Object tracking records:
/---
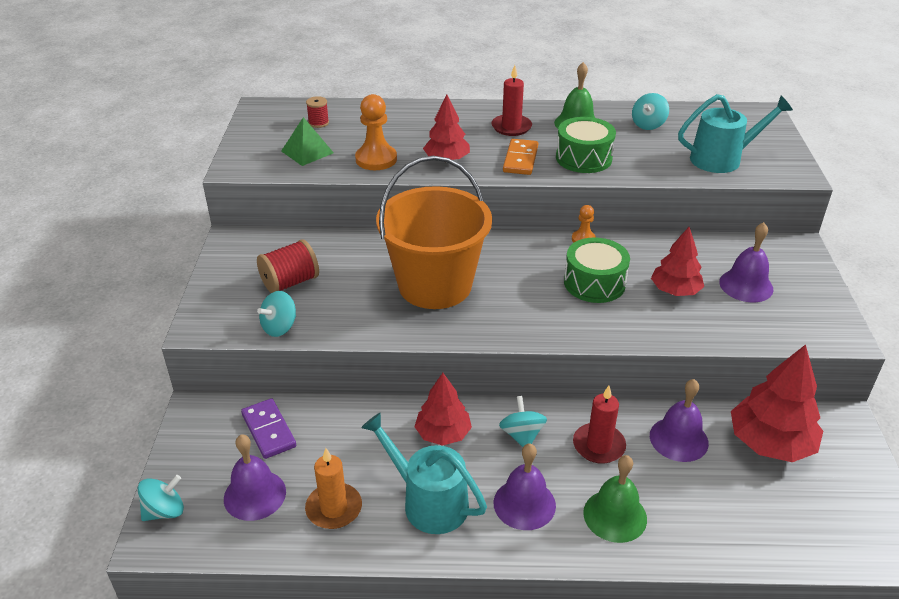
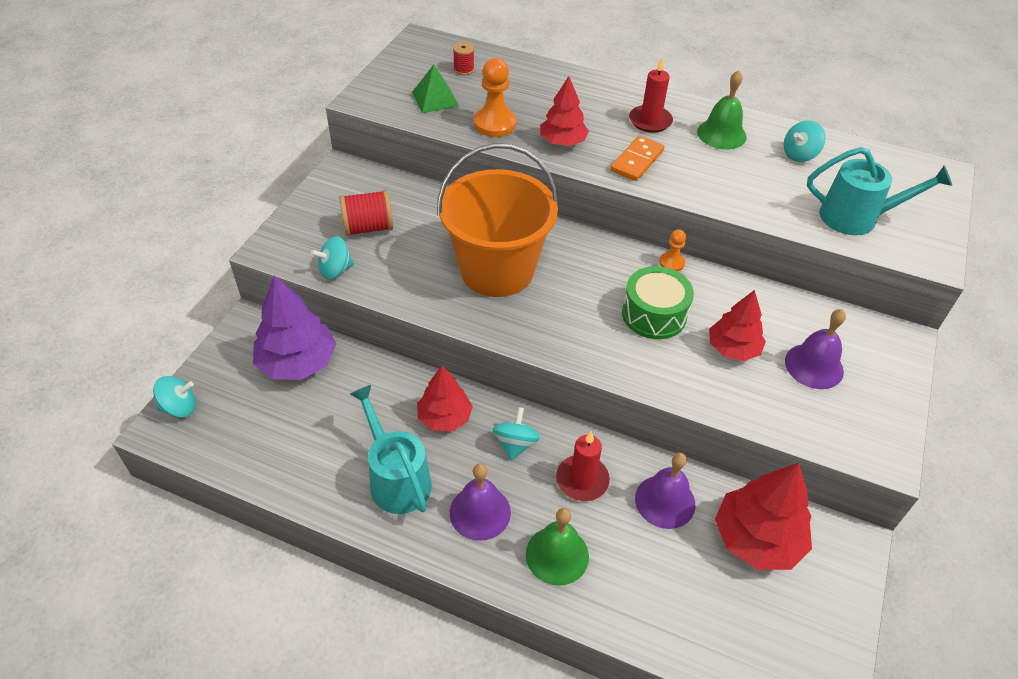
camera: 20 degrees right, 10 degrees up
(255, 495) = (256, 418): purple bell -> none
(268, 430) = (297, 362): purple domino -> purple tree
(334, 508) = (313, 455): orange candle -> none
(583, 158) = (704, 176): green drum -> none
\---
Exercise description: The answer must consist of each line from the entries that contains the string "none".

Exercise result:
(255, 495) = (256, 418): purple bell -> none
(334, 508) = (313, 455): orange candle -> none
(583, 158) = (704, 176): green drum -> none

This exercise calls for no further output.